Write back every entry exactly as it reads, with the pictures left behind.

Difference listings:
::::

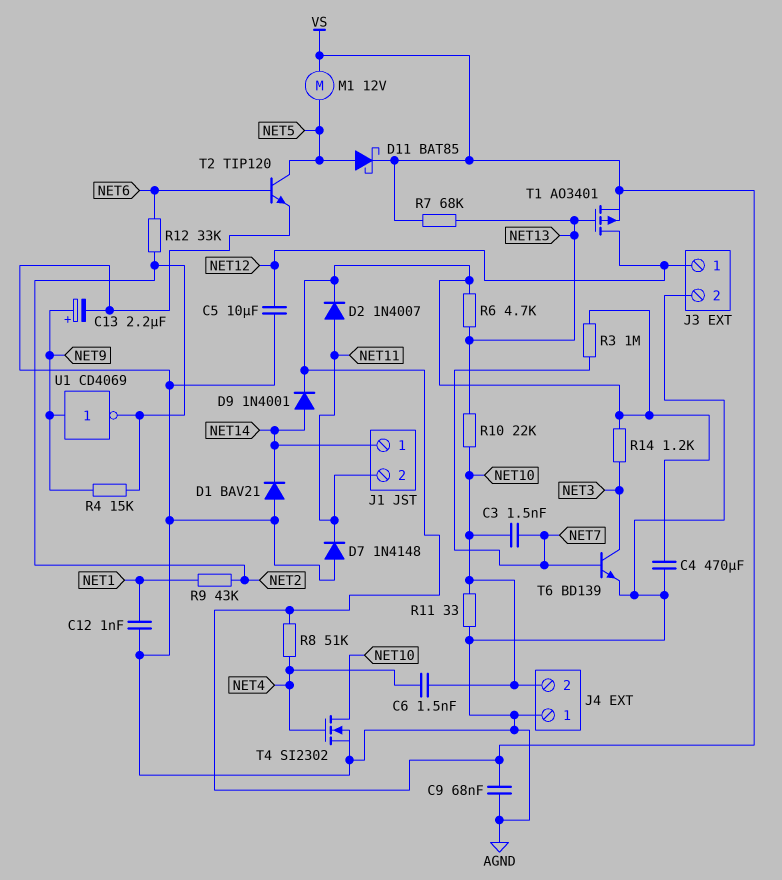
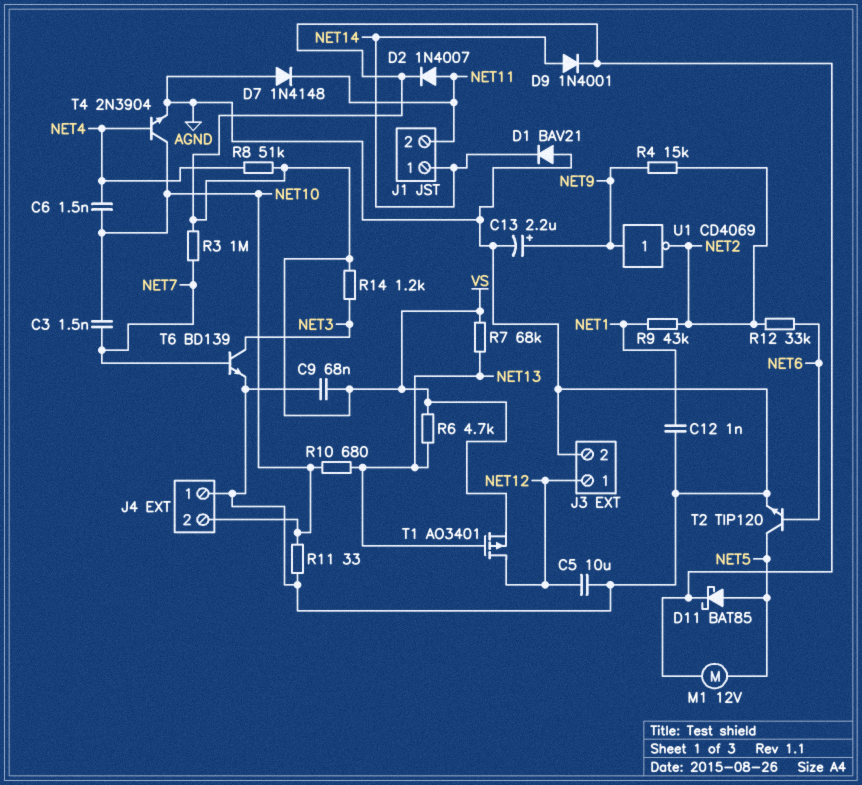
C4: 470uF (AGND, VS) -> none
R10: 22k (NET10, NET13) -> 680 (NET10, NET13)
T4: NMOS SI2302 (G NET4, D NET10, S AGND) -> NPN 2N3904 (B NET4, C NET10, E AGND)

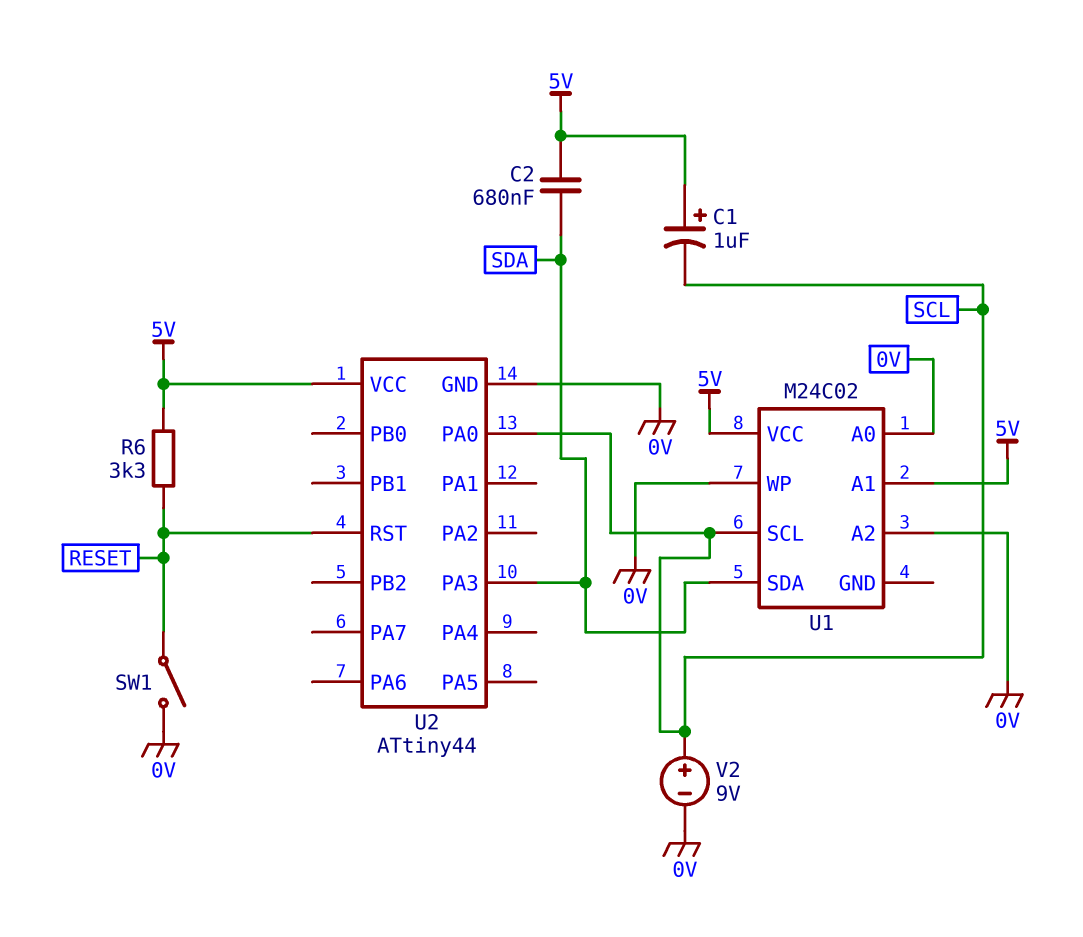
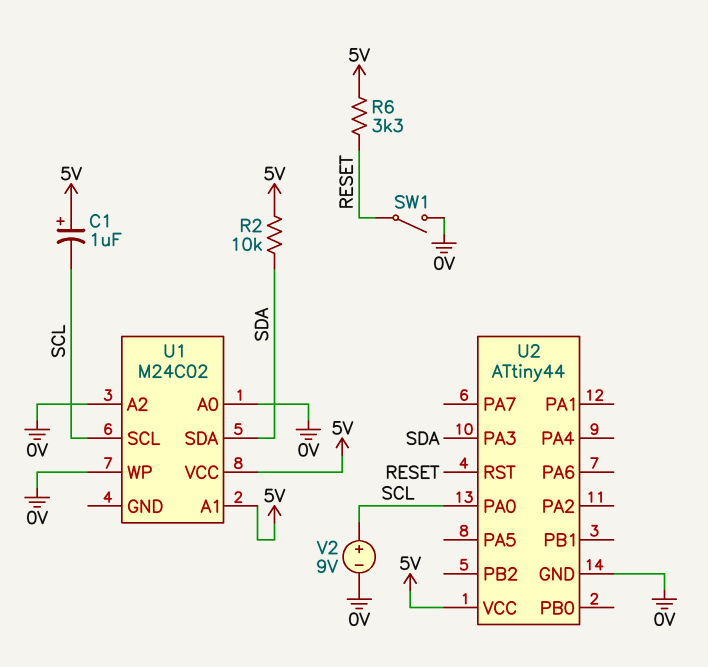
C2: 680nF (5V, SDA) -> none
R2: none -> 10k (5V, SDA)

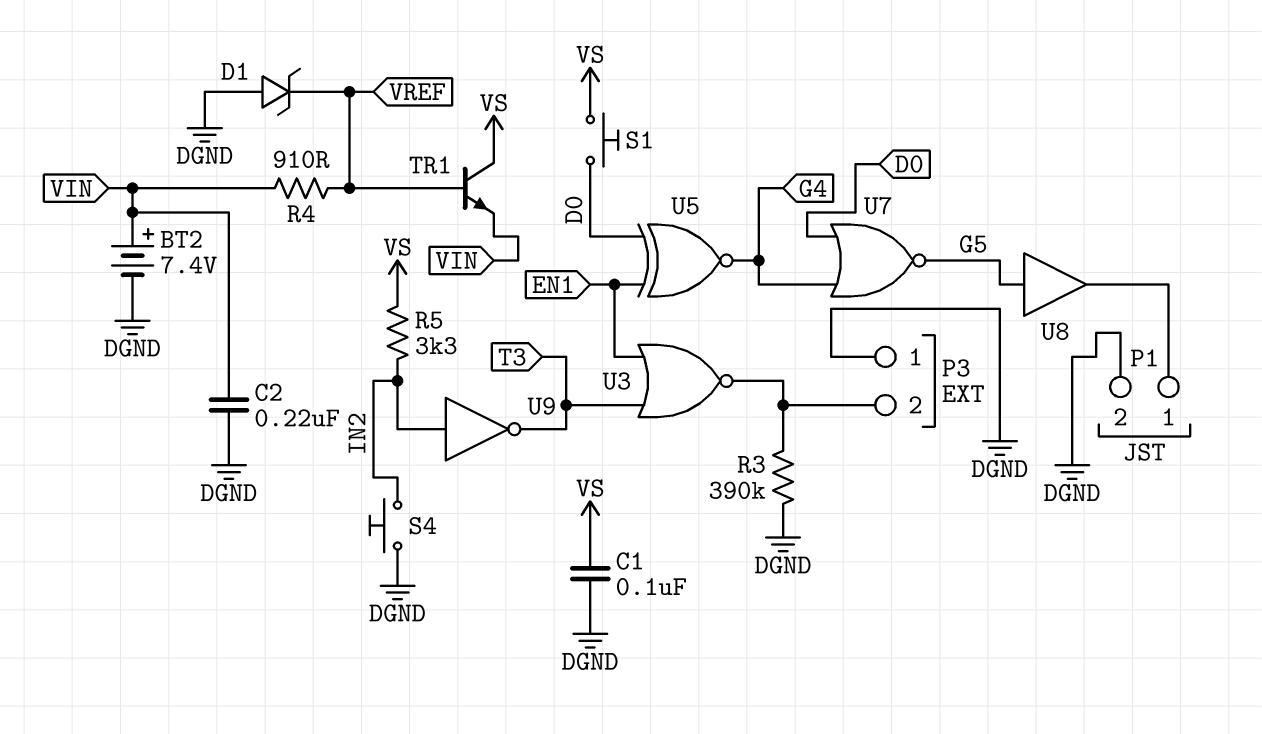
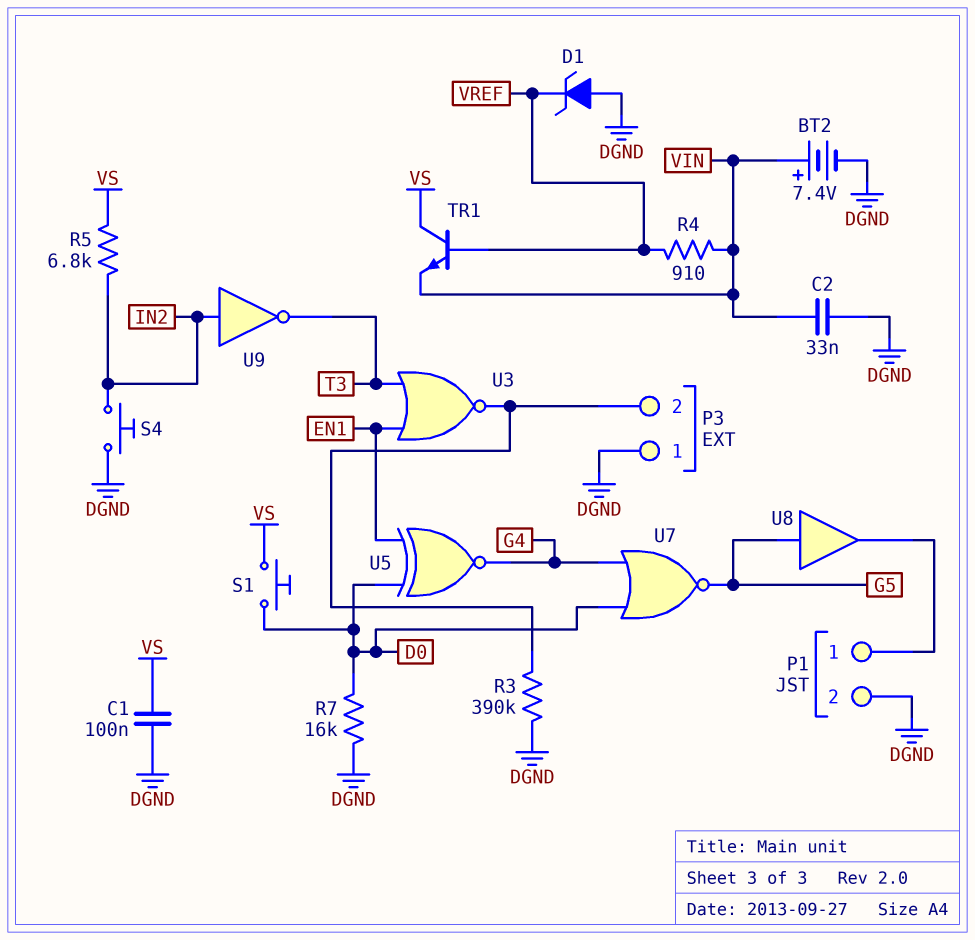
C2: 220nF (DGND, VIN) -> 33nF (DGND, VIN)
R5: 3.3k (IN2, VS) -> 6.8k (IN2, VS)
R7: none -> 16k (D0, DGND)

::::

Answer space:
C4: 470uF (AGND, VS) -> none
R10: 22k (NET10, NET13) -> 680 (NET10, NET13)
T4: NMOS SI2302 (G NET4, D NET10, S AGND) -> NPN 2N3904 (B NET4, C NET10, E AGND)

C2: 680nF (5V, SDA) -> none
R2: none -> 10k (5V, SDA)

C2: 220nF (DGND, VIN) -> 33nF (DGND, VIN)
R5: 3.3k (IN2, VS) -> 6.8k (IN2, VS)
R7: none -> 16k (D0, DGND)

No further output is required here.